(Saved data entries)

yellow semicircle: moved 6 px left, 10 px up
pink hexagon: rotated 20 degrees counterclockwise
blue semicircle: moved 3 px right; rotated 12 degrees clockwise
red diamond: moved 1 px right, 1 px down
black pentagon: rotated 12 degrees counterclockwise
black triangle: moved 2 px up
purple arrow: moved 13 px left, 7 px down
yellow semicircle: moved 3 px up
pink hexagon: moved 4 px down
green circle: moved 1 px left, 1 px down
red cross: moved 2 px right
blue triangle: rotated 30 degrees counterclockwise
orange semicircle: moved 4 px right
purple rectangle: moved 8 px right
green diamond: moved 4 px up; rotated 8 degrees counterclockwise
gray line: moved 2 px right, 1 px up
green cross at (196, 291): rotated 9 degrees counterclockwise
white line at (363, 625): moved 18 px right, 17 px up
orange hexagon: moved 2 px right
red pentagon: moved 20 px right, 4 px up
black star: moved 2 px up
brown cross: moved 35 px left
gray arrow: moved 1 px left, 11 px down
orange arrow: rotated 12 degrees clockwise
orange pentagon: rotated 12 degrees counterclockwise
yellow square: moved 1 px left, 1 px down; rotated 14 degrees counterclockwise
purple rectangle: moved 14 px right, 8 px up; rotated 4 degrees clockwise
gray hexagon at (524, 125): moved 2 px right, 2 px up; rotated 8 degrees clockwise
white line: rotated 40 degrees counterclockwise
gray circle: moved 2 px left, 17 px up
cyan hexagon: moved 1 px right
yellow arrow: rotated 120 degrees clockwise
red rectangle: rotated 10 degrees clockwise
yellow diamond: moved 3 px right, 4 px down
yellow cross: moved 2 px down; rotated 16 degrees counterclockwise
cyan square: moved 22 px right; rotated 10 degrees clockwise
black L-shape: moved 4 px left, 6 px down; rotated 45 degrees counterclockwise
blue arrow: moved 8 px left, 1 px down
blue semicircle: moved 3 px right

TASK REQUIREMENTS
Copy out every line of the entries above without changing anything.

EXERCISE RESULT
yellow semicircle: moved 6 px left, 10 px up
pink hexagon: rotated 20 degrees counterclockwise
blue semicircle: moved 3 px right; rotated 12 degrees clockwise
red diamond: moved 1 px right, 1 px down
black pentagon: rotated 12 degrees counterclockwise
black triangle: moved 2 px up
purple arrow: moved 13 px left, 7 px down
yellow semicircle: moved 3 px up
pink hexagon: moved 4 px down
green circle: moved 1 px left, 1 px down
red cross: moved 2 px right
blue triangle: rotated 30 degrees counterclockwise
orange semicircle: moved 4 px right
purple rectangle: moved 8 px right
green diamond: moved 4 px up; rotated 8 degrees counterclockwise
gray line: moved 2 px right, 1 px up
green cross at (196, 291): rotated 9 degrees counterclockwise
white line at (363, 625): moved 18 px right, 17 px up
orange hexagon: moved 2 px right
red pentagon: moved 20 px right, 4 px up
black star: moved 2 px up
brown cross: moved 35 px left
gray arrow: moved 1 px left, 11 px down
orange arrow: rotated 12 degrees clockwise
orange pentagon: rotated 12 degrees counterclockwise
yellow square: moved 1 px left, 1 px down; rotated 14 degrees counterclockwise
purple rectangle: moved 14 px right, 8 px up; rotated 4 degrees clockwise
gray hexagon at (524, 125): moved 2 px right, 2 px up; rotated 8 degrees clockwise
white line: rotated 40 degrees counterclockwise
gray circle: moved 2 px left, 17 px up
cyan hexagon: moved 1 px right
yellow arrow: rotated 120 degrees clockwise
red rectangle: rotated 10 degrees clockwise
yellow diamond: moved 3 px right, 4 px down
yellow cross: moved 2 px down; rotated 16 degrees counterclockwise
cyan square: moved 22 px right; rotated 10 degrees clockwise
black L-shape: moved 4 px left, 6 px down; rotated 45 degrees counterclockwise
blue arrow: moved 8 px left, 1 px down
blue semicircle: moved 3 px right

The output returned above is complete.